Locate every line in the records below that holds the word "rectangle" and return each one.

═══ EXERCISE INPUT ═══

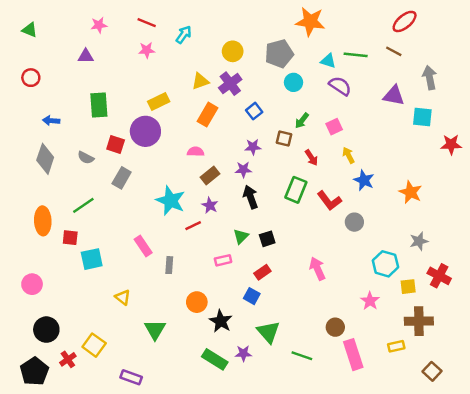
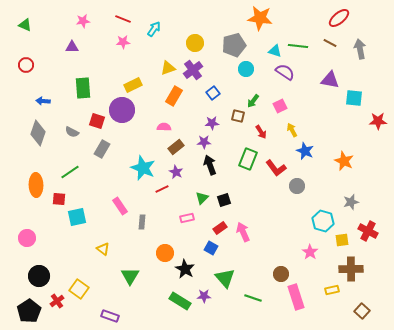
gray arrow: (430, 78) -> (360, 49), moved
pink arrow: (317, 269) -> (243, 232), moved

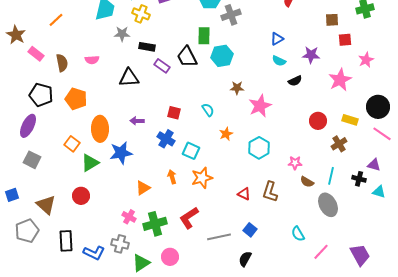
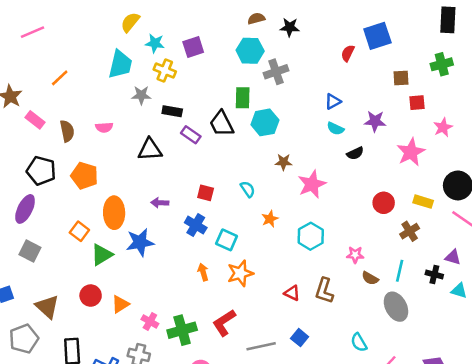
orange triangle: (143, 188) -> (120, 304), moved

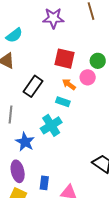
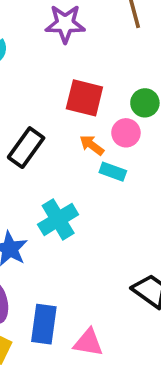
cyan rectangle: (63, 102) -> (113, 172), moved
blue rectangle: (44, 183) -> (44, 324), size x1.5

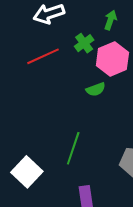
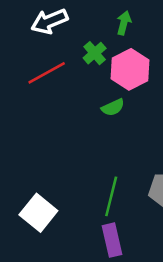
green line: (73, 148) -> (111, 196), moved

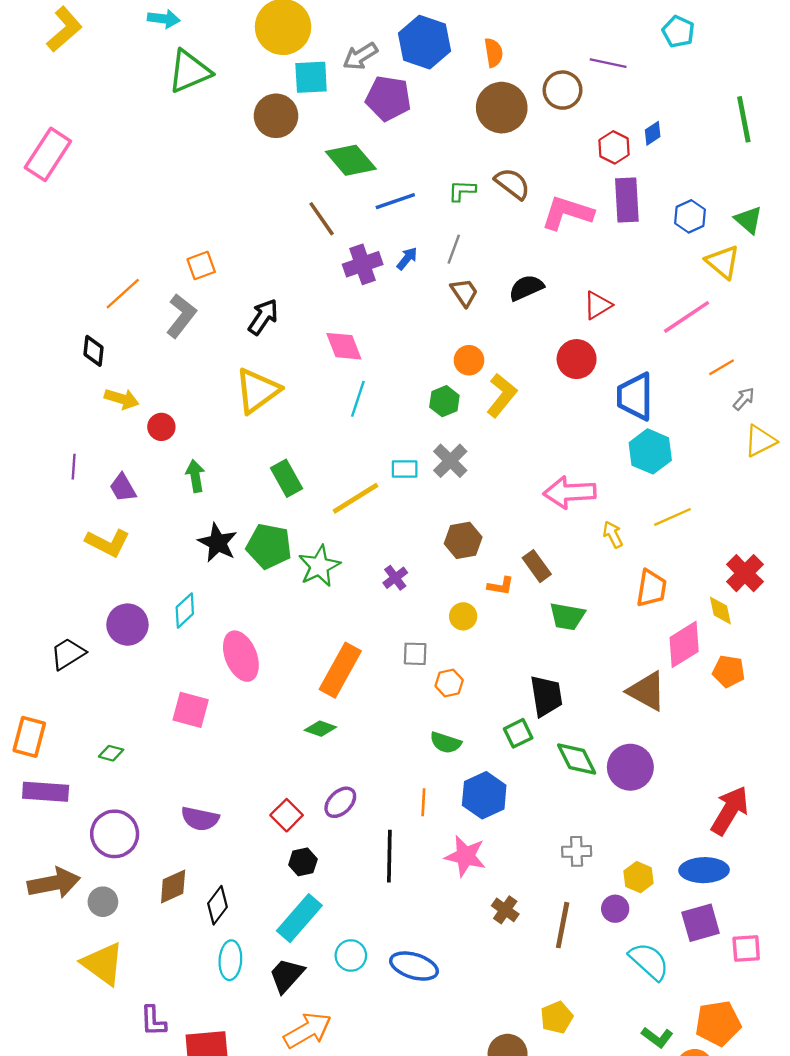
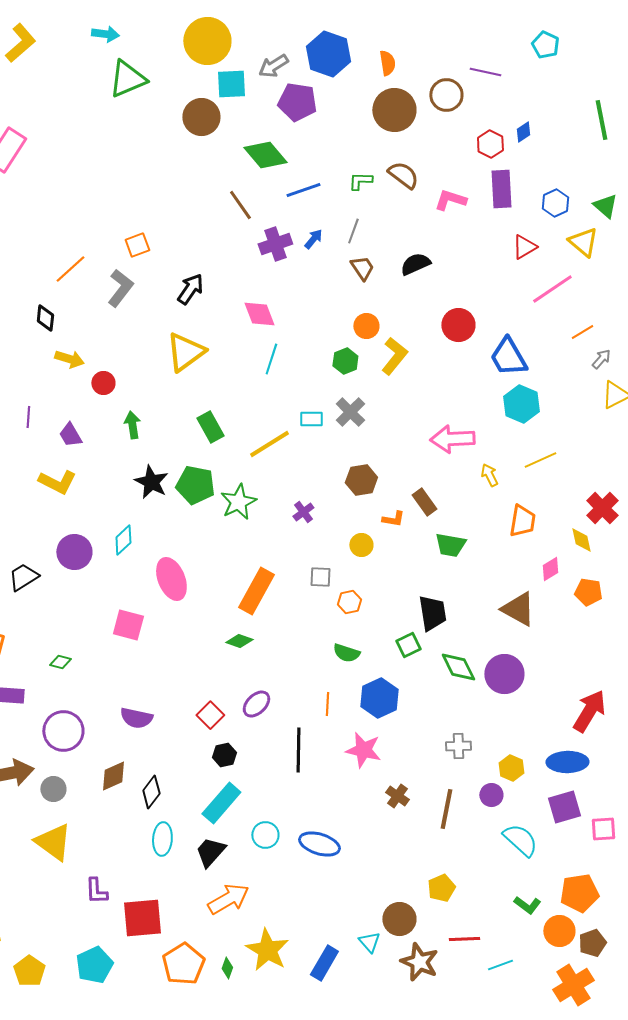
pink L-shape: (567, 213) -> (450, 200), size x0.7
red triangle: (598, 305) -> (524, 247), moved
blue trapezoid: (635, 396) -> (508, 357), turned -30
pink diamond: (684, 644) -> (550, 569), size x0.6

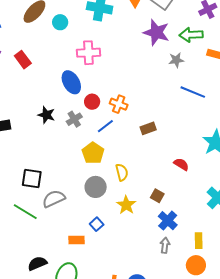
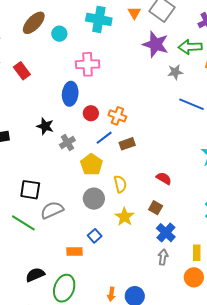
blue ellipse: (71, 82) -> (70, 94), turned 35
gray cross: (74, 119) -> (67, 143), moved
brown rectangle: (148, 128) -> (127, 144), moved
red semicircle: (181, 164) -> (164, 178), moved

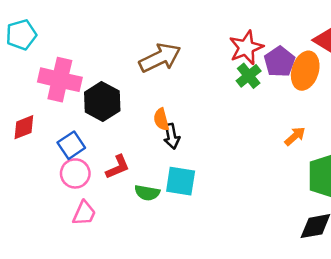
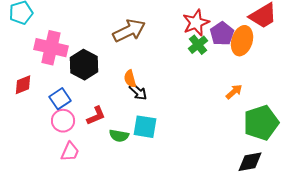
black arrow: (172, 136) -> (138, 92), turned -36

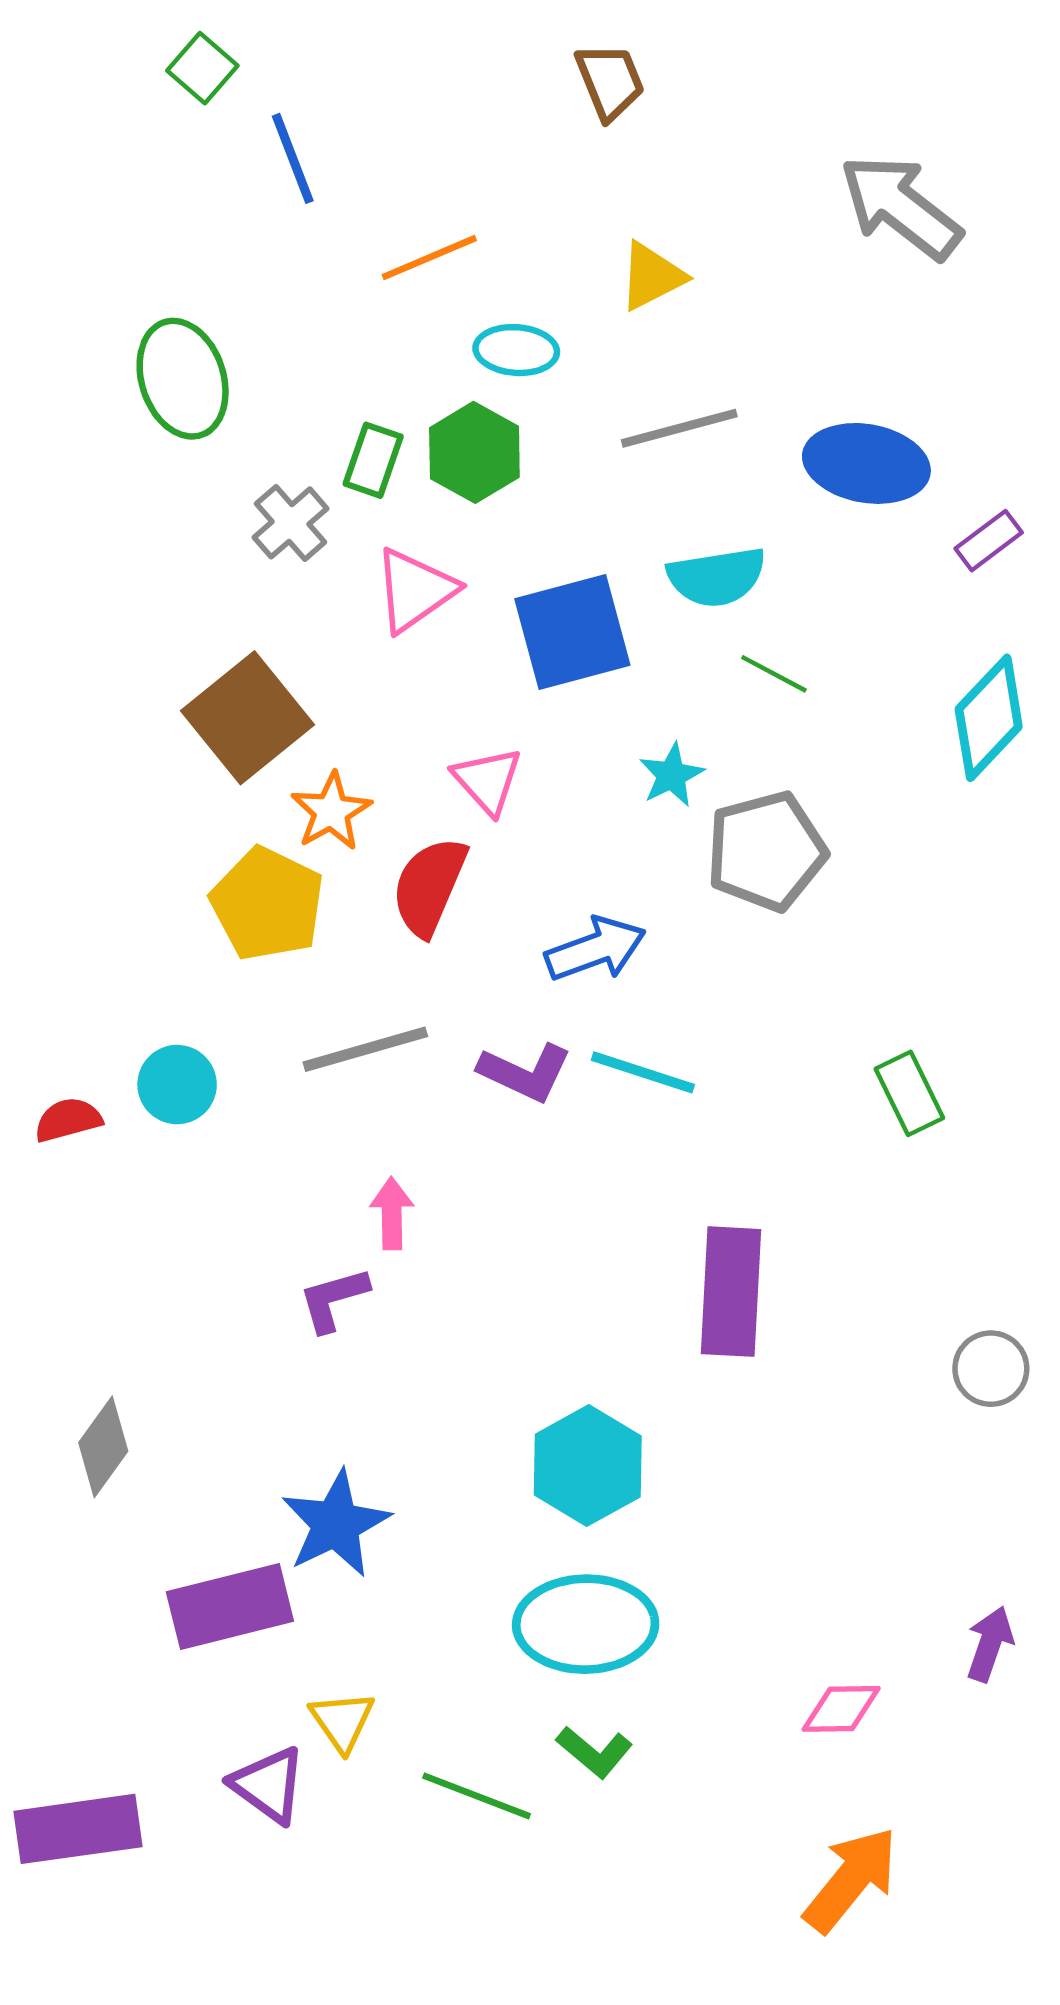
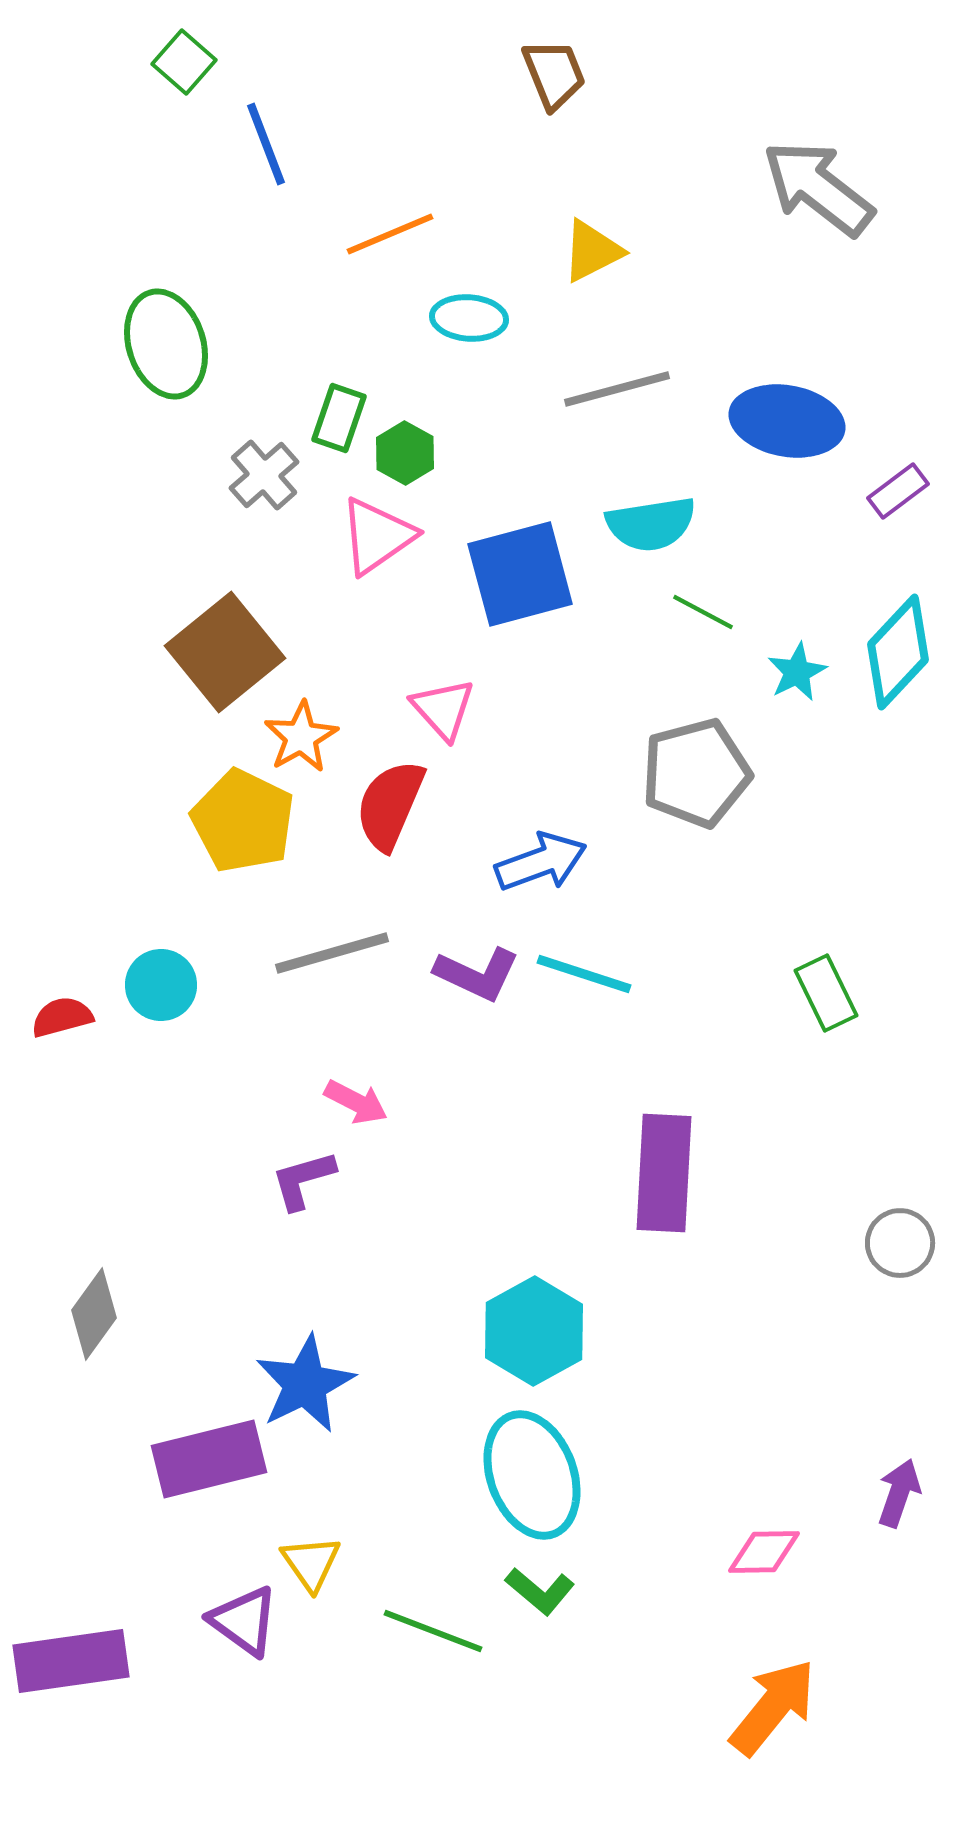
green hexagon: (474, 452) -> (405, 453), moved, size x0.7
cyan star: (672, 775) -> (797, 672), moved
pink arrow: (392, 1213) -> (356, 1102), turned 118
cyan ellipse: (586, 1624) -> (532, 1475), turned 71

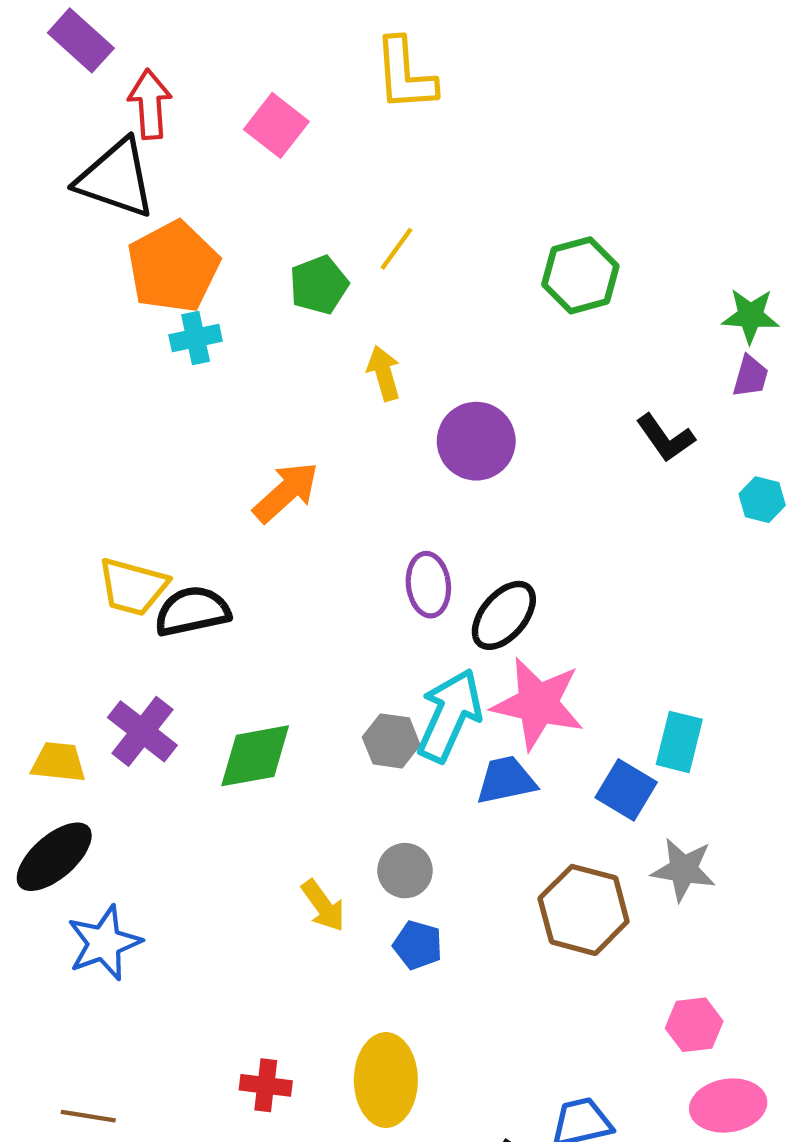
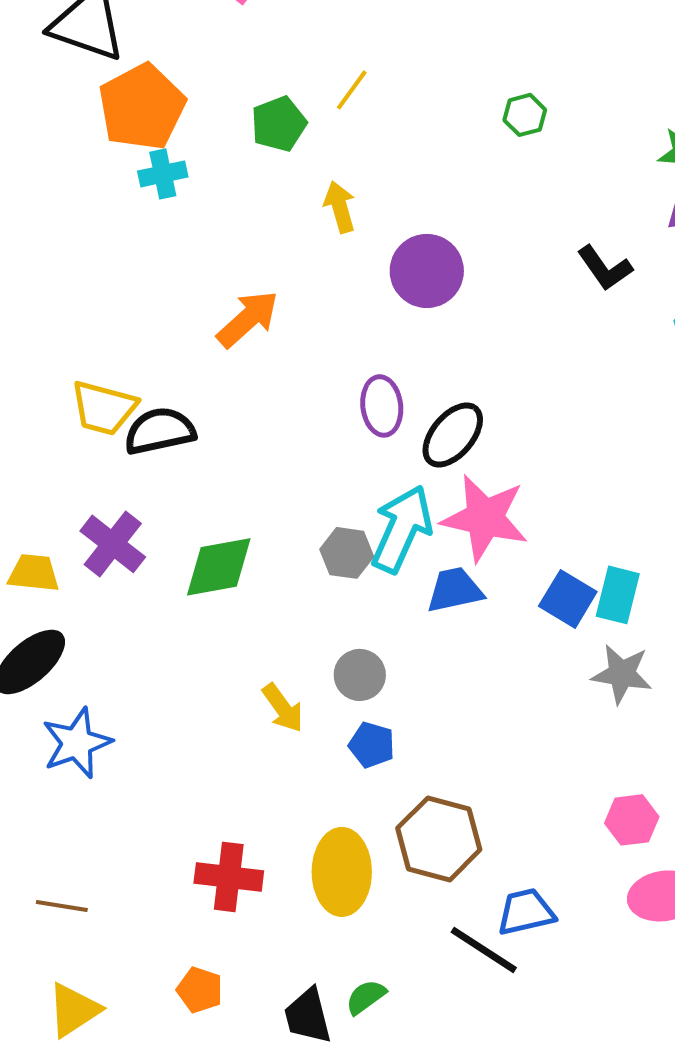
green hexagon: (580, 275) -> (525, 115), size x0.6
cyan rectangle: (679, 742) -> (618, 595), moved
brown hexagon: (584, 910) -> (439, 839), moved
red cross: (266, 1085) -> (229, 877), size x1.4

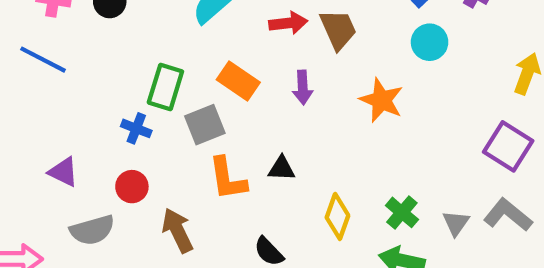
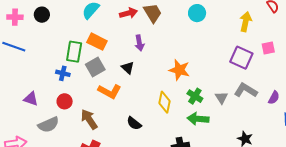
orange rectangle: (238, 81) -> (97, 42), moved
orange star: (382, 100) -> (179, 70), moved
black triangle: (282, 168) -> (128, 68), moved, turned 48
orange L-shape: (228, 179) -> (110, 91), turned -45

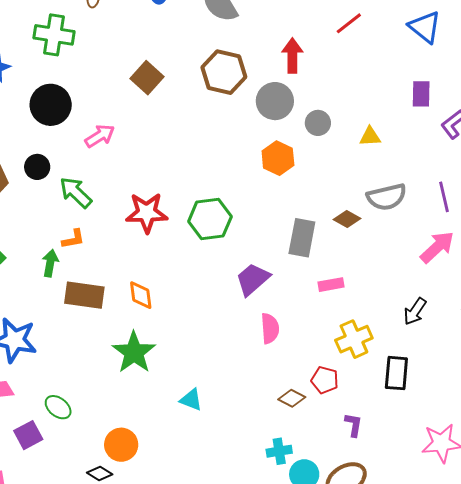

═══

* EXERCISE RESULT
cyan rectangle: (63, 102) -> (113, 172), moved
blue rectangle: (44, 183) -> (44, 324), size x1.5
brown rectangle: (148, 128) -> (127, 144), moved
cyan rectangle: (679, 742) -> (618, 595), moved
orange rectangle: (238, 81) -> (97, 42), moved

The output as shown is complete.